EXERCISE GOAL >>
Reproduce the records below in full and word for word, excluding pictures.

"""

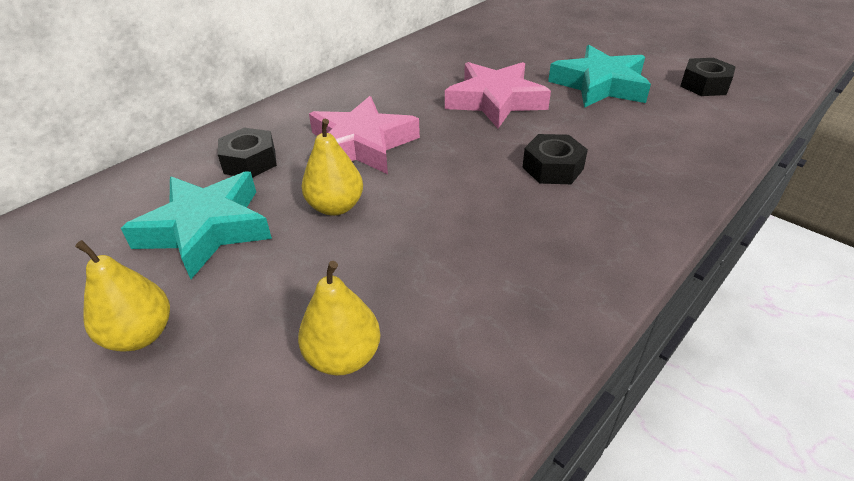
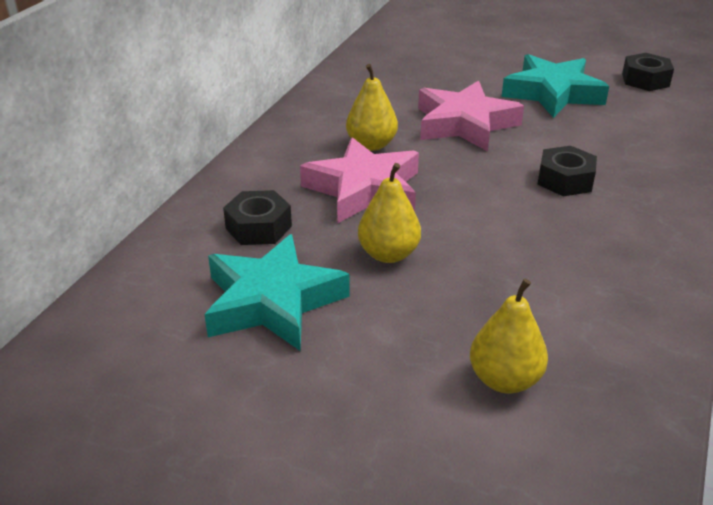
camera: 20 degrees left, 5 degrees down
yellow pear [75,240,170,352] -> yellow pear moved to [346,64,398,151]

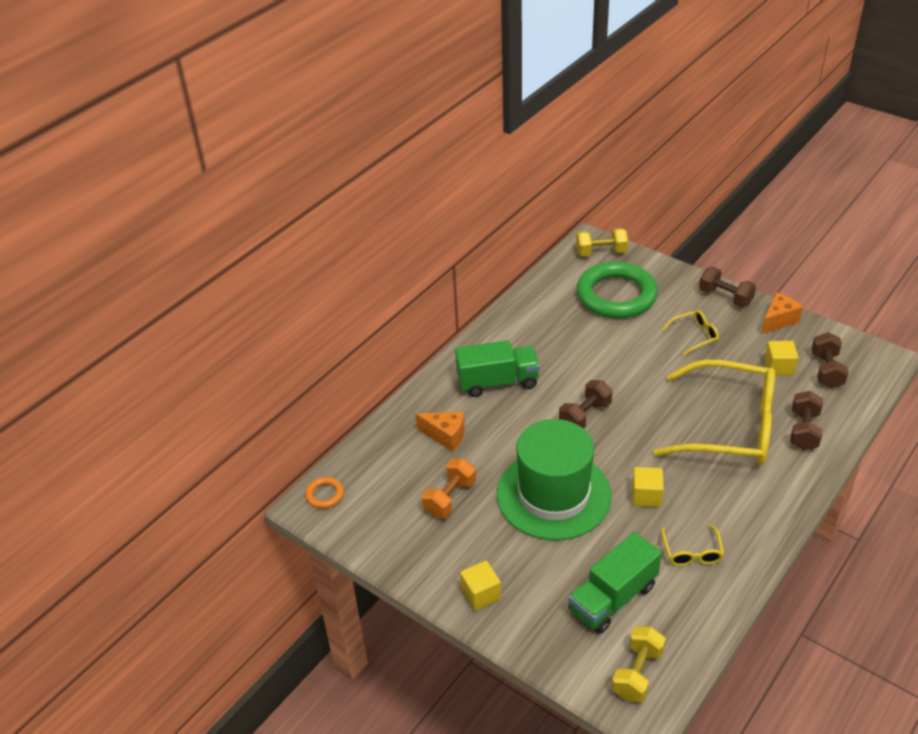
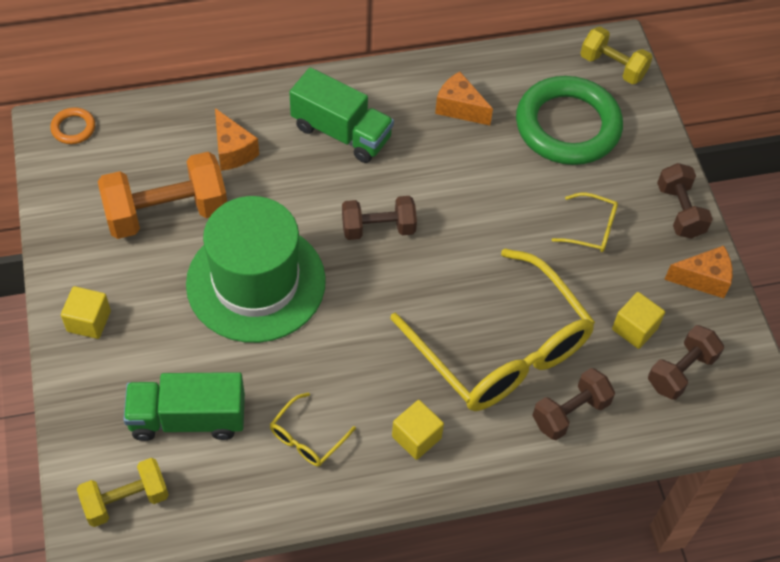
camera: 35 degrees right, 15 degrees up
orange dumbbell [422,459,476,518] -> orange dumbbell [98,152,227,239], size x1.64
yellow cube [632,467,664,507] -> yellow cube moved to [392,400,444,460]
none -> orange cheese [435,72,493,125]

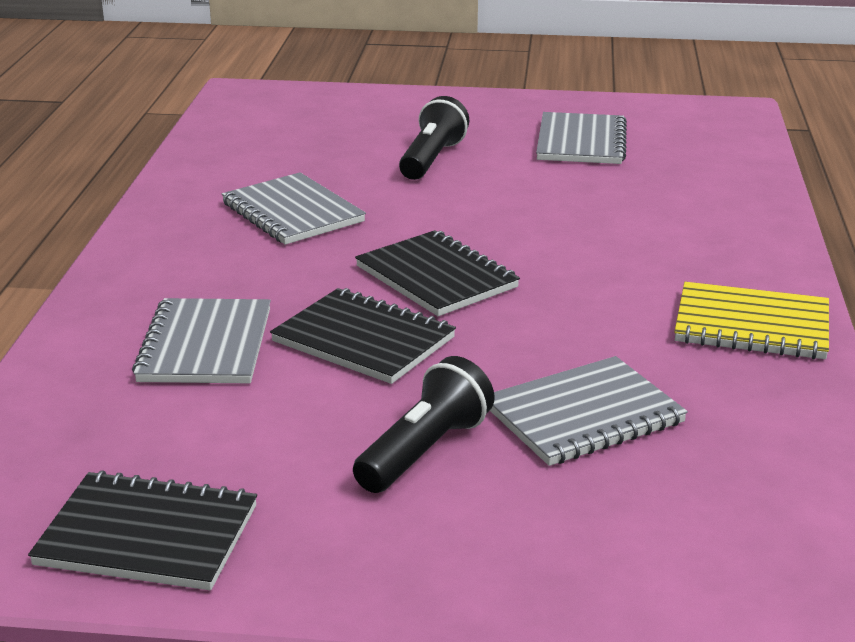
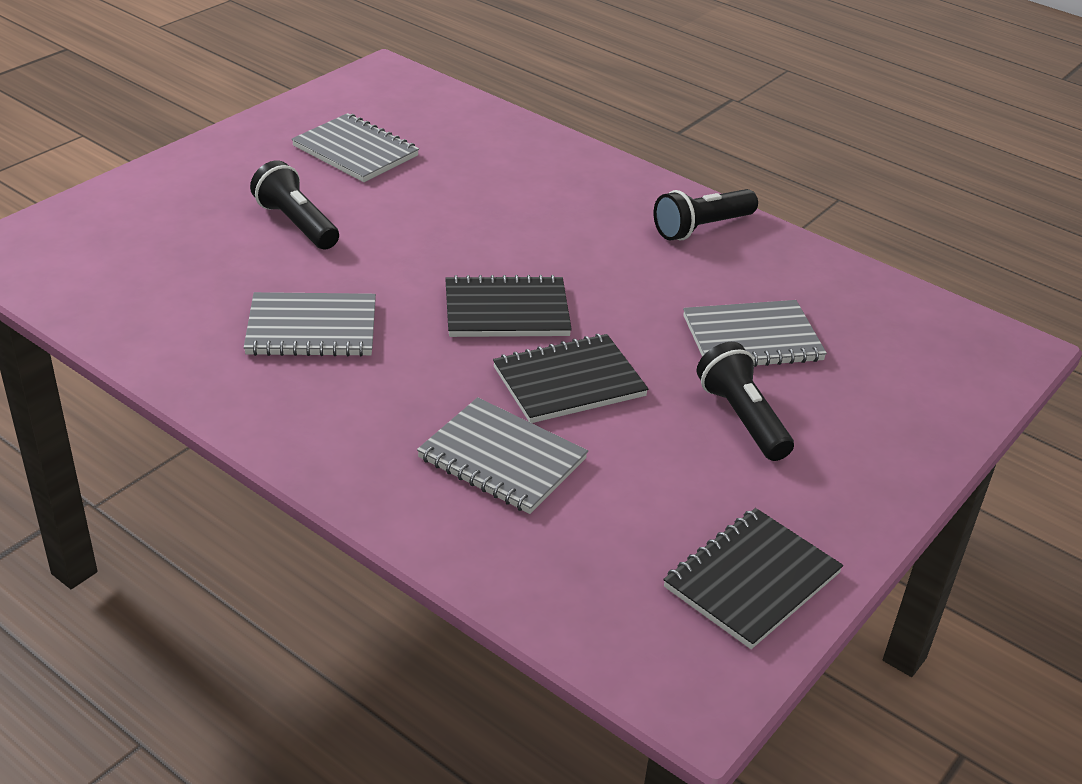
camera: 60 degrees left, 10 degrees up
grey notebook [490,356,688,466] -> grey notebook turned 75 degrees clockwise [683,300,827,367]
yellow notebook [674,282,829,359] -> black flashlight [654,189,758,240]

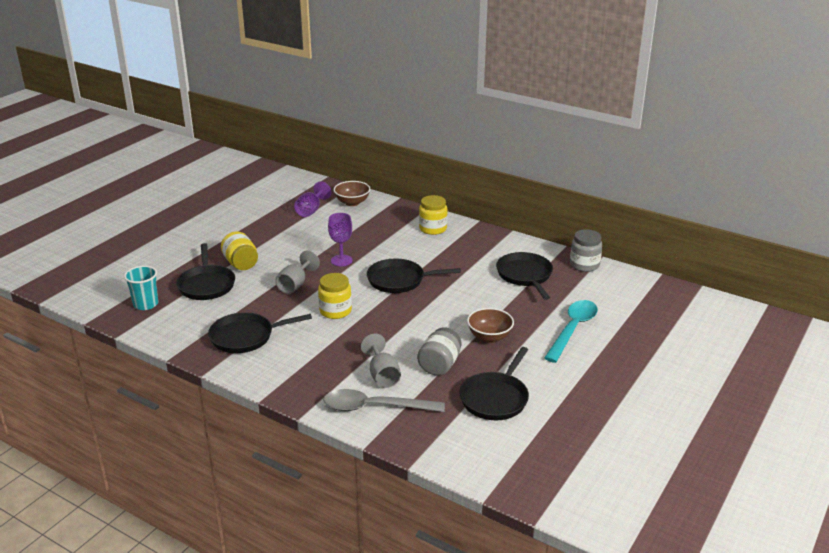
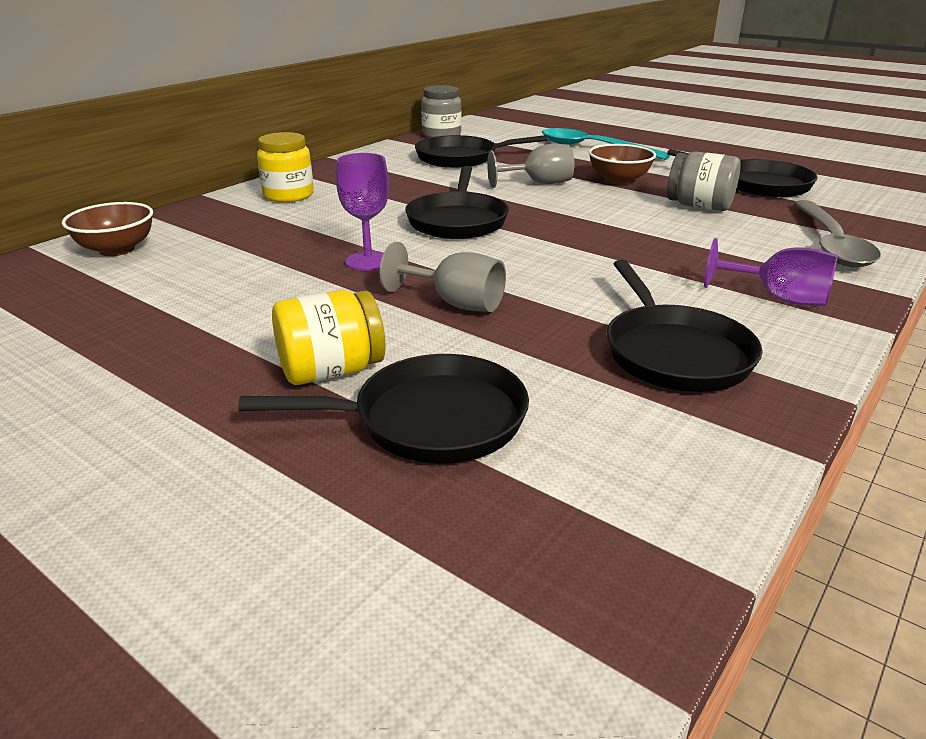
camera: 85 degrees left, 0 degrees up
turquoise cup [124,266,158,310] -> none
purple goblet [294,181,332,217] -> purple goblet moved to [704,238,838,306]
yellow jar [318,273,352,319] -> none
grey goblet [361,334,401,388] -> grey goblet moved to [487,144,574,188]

"""

FINAL ANSWER >>
camera: 20 degrees left, 5 degrees down
yellow pear [75,240,170,352] -> yellow pear moved to [346,64,398,151]

camera: 35 degrees right, 15 degrees up
orange dumbbell [422,459,476,518] -> orange dumbbell [98,152,227,239], size x1.64
yellow cube [632,467,664,507] -> yellow cube moved to [392,400,444,460]
none -> orange cheese [435,72,493,125]

camera: 60 degrees left, 10 degrees up
grey notebook [490,356,688,466] -> grey notebook turned 75 degrees clockwise [683,300,827,367]
yellow notebook [674,282,829,359] -> black flashlight [654,189,758,240]

camera: 85 degrees left, 0 degrees up
turquoise cup [124,266,158,310] -> none
purple goblet [294,181,332,217] -> purple goblet moved to [704,238,838,306]
yellow jar [318,273,352,319] -> none
grey goblet [361,334,401,388] -> grey goblet moved to [487,144,574,188]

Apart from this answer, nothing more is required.